**Data entries:**
────────────────────

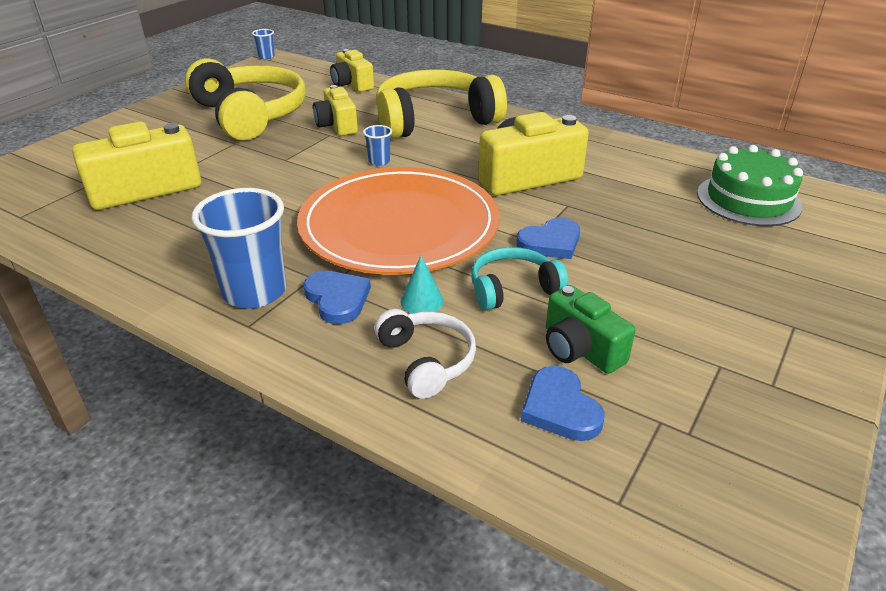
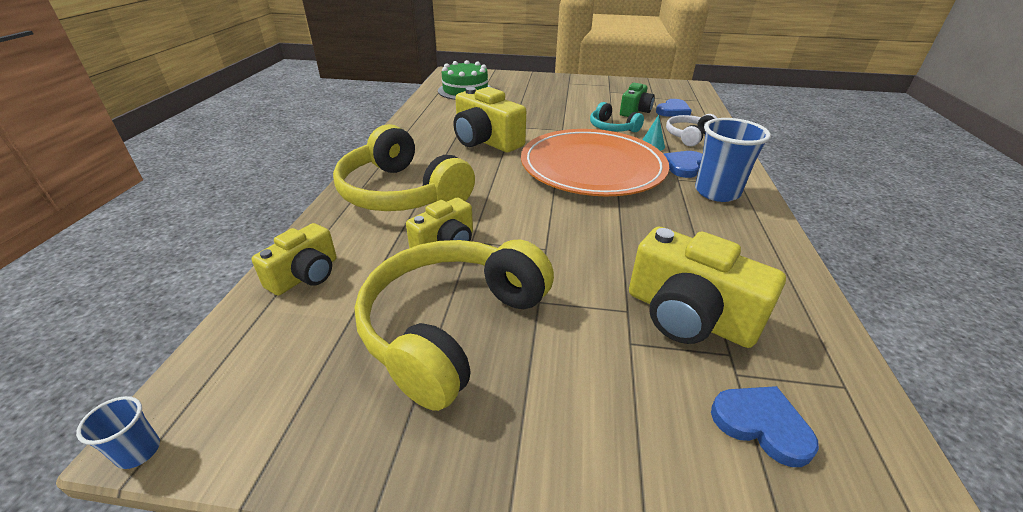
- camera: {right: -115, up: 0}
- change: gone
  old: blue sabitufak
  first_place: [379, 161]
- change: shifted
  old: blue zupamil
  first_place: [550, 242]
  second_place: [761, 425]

────────────────────

**THE PROBLEM:** Your answer must be the records above, word for word, with every picture left out.

**RESULT OF THIS TASK:**
- camera: {right: -115, up: 0}
- change: gone
  old: blue sabitufak
  first_place: [379, 161]
- change: shifted
  old: blue zupamil
  first_place: [550, 242]
  second_place: [761, 425]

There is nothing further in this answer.